*** DATA SECTION Section Begins ***

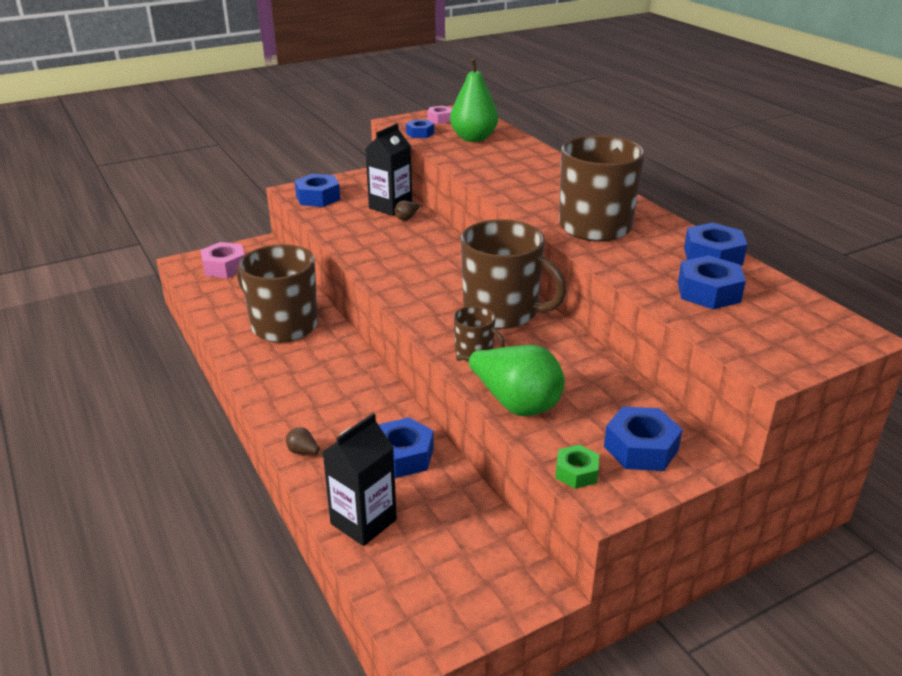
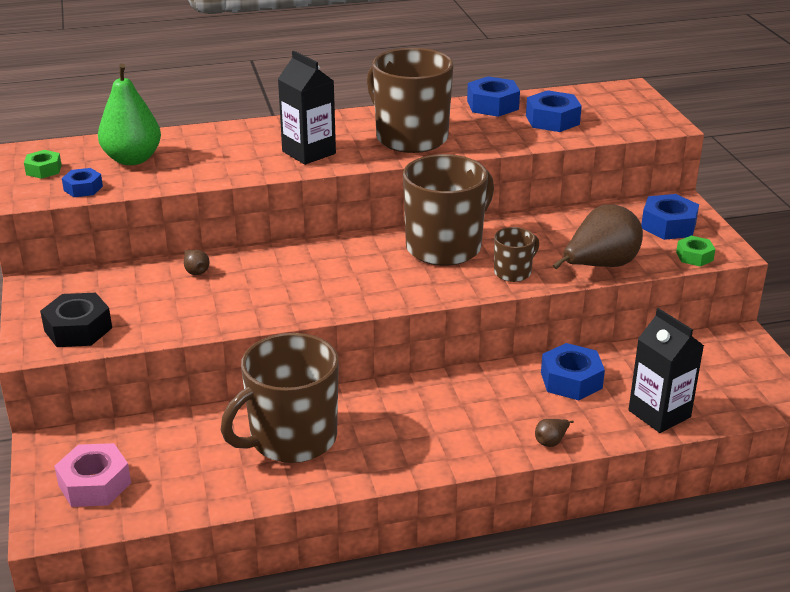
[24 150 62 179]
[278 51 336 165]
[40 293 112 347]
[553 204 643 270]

*** DATA SECTION Section Ends ***

▶ **WHAT TO DO**:
Without the pictures, output the full listing exactly as it stands.

▶ **REPLY**:
[24 150 62 179]
[278 51 336 165]
[40 293 112 347]
[553 204 643 270]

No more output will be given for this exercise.